TASK DETAILS
Nothing beyond the line containing "camera: 60 degrees left, 0 degrees up" should be printed; print each line exactly from the first line of the listing below through it.

DATA SUPPLIED
▬▬▬▬▬▬▬▬▬▬

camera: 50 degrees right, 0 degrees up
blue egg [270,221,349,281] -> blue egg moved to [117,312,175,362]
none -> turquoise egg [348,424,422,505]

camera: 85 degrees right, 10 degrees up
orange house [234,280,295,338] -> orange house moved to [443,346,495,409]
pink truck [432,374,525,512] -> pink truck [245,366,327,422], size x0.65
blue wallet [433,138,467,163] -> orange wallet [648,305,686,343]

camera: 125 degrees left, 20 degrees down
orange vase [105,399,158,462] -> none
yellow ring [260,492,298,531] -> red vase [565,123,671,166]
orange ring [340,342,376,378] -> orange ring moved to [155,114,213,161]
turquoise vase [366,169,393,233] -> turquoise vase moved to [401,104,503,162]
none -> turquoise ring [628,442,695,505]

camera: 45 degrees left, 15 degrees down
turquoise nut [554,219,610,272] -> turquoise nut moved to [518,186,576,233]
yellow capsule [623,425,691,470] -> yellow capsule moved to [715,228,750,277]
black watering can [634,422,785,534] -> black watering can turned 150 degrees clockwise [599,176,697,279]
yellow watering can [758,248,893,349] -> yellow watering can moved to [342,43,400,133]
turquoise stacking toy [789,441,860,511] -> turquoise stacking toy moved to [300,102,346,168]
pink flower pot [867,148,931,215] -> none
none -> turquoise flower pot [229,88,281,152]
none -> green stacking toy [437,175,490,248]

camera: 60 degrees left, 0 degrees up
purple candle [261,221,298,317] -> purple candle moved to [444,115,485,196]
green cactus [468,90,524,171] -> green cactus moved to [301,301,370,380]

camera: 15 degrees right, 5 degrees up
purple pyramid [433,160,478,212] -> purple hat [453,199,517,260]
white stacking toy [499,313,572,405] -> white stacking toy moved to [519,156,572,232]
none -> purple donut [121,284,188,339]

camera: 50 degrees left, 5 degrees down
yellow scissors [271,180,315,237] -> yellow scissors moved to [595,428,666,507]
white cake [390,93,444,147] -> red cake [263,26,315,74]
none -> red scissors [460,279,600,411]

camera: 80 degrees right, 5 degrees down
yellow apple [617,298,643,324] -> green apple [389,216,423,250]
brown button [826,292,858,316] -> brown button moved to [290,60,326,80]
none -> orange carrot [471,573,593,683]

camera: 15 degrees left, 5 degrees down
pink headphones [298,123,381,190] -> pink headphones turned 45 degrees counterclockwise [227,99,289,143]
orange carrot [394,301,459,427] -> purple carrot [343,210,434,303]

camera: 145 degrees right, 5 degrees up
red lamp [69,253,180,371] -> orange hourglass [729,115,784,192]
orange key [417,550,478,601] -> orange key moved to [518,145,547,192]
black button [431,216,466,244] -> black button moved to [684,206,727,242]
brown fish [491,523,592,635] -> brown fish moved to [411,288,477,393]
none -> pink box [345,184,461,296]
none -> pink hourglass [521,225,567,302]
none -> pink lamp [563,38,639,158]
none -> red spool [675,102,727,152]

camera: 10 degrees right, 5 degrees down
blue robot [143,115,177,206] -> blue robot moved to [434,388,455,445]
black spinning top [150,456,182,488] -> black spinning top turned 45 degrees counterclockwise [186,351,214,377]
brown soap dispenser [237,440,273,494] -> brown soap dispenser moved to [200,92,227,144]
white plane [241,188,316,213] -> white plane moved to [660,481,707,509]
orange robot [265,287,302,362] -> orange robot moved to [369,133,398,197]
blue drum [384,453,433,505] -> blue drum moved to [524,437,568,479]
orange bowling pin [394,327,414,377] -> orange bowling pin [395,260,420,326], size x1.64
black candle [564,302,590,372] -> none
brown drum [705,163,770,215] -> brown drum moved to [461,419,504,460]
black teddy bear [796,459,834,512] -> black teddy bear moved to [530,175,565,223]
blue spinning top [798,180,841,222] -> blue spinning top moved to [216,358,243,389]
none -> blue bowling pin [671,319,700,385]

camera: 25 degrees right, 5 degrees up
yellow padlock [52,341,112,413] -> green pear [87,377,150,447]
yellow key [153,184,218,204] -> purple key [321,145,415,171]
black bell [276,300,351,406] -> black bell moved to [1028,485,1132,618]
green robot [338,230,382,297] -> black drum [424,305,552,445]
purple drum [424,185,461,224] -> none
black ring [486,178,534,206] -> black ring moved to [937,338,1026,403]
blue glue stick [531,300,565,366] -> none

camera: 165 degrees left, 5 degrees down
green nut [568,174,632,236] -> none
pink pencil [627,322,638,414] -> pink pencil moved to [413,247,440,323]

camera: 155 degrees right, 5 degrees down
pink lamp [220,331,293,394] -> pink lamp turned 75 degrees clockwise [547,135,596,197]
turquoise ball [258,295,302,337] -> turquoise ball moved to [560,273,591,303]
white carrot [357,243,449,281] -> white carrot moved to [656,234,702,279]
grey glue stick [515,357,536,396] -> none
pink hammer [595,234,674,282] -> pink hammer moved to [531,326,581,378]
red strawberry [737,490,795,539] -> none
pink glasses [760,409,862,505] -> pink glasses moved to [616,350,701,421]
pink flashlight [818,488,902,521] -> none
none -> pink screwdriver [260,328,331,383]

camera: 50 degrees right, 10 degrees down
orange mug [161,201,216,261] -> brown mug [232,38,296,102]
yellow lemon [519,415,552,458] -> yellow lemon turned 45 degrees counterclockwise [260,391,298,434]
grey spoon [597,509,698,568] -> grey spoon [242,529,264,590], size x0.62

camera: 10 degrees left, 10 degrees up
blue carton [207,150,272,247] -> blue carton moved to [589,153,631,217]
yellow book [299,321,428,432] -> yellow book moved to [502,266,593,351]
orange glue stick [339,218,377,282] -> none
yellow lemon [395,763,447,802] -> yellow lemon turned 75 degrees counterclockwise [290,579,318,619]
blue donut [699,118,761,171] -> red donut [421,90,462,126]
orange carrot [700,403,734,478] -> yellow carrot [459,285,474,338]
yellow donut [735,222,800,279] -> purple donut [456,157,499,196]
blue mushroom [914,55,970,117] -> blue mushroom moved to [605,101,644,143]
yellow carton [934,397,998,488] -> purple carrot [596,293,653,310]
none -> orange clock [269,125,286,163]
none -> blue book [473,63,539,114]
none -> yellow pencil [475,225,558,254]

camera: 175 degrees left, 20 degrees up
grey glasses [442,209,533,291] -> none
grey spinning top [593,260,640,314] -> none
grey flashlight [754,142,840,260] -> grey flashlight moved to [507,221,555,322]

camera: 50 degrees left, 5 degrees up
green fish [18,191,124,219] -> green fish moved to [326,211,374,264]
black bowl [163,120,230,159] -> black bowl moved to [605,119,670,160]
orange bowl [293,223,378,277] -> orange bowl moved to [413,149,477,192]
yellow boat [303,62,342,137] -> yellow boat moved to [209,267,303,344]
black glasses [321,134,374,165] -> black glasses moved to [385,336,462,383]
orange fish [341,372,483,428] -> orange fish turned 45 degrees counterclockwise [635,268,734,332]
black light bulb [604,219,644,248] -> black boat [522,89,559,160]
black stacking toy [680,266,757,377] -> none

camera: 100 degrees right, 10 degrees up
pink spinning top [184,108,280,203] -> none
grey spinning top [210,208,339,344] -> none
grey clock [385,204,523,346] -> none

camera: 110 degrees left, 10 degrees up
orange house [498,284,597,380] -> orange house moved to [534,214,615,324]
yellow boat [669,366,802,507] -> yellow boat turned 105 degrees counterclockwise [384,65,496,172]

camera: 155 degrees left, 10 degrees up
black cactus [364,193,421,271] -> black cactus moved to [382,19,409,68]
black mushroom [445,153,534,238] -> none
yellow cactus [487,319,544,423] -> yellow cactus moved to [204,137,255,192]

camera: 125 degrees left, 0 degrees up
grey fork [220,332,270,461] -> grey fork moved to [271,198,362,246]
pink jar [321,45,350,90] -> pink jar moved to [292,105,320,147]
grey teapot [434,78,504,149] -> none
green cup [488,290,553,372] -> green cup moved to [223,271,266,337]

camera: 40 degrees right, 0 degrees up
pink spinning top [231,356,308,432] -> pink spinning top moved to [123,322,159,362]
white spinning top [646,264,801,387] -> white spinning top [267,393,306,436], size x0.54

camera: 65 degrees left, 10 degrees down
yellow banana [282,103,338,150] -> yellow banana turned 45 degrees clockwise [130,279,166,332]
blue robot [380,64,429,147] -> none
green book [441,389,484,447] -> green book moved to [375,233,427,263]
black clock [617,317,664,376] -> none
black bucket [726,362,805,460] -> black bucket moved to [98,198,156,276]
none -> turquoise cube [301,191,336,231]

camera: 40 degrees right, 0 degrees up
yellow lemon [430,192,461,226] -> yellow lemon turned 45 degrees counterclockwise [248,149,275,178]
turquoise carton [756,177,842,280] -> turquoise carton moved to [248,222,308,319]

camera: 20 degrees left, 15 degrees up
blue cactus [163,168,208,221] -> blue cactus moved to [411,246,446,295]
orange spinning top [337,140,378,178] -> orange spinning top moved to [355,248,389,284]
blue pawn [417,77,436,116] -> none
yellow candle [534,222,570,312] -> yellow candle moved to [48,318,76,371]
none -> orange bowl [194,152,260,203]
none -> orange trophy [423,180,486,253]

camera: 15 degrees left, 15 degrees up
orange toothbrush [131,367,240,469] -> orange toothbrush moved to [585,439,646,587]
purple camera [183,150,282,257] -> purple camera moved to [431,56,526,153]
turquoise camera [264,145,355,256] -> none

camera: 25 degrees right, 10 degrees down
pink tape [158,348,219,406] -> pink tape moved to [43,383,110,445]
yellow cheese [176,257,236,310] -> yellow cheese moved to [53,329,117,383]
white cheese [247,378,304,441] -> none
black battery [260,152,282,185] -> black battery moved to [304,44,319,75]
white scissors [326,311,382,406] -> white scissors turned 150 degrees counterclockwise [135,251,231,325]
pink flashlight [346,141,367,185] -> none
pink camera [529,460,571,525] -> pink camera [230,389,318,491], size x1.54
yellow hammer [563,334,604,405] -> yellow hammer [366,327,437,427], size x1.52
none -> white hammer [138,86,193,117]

▬▬▬▬▬▬▬▬▬▬

THE COMPLETED TASK
camera: 50 degrees right, 0 degrees up
blue egg [270,221,349,281] -> blue egg moved to [117,312,175,362]
none -> turquoise egg [348,424,422,505]

camera: 85 degrees right, 10 degrees up
orange house [234,280,295,338] -> orange house moved to [443,346,495,409]
pink truck [432,374,525,512] -> pink truck [245,366,327,422], size x0.65
blue wallet [433,138,467,163] -> orange wallet [648,305,686,343]

camera: 125 degrees left, 20 degrees down
orange vase [105,399,158,462] -> none
yellow ring [260,492,298,531] -> red vase [565,123,671,166]
orange ring [340,342,376,378] -> orange ring moved to [155,114,213,161]
turquoise vase [366,169,393,233] -> turquoise vase moved to [401,104,503,162]
none -> turquoise ring [628,442,695,505]

camera: 45 degrees left, 15 degrees down
turquoise nut [554,219,610,272] -> turquoise nut moved to [518,186,576,233]
yellow capsule [623,425,691,470] -> yellow capsule moved to [715,228,750,277]
black watering can [634,422,785,534] -> black watering can turned 150 degrees clockwise [599,176,697,279]
yellow watering can [758,248,893,349] -> yellow watering can moved to [342,43,400,133]
turquoise stacking toy [789,441,860,511] -> turquoise stacking toy moved to [300,102,346,168]
pink flower pot [867,148,931,215] -> none
none -> turquoise flower pot [229,88,281,152]
none -> green stacking toy [437,175,490,248]

camera: 60 degrees left, 0 degrees up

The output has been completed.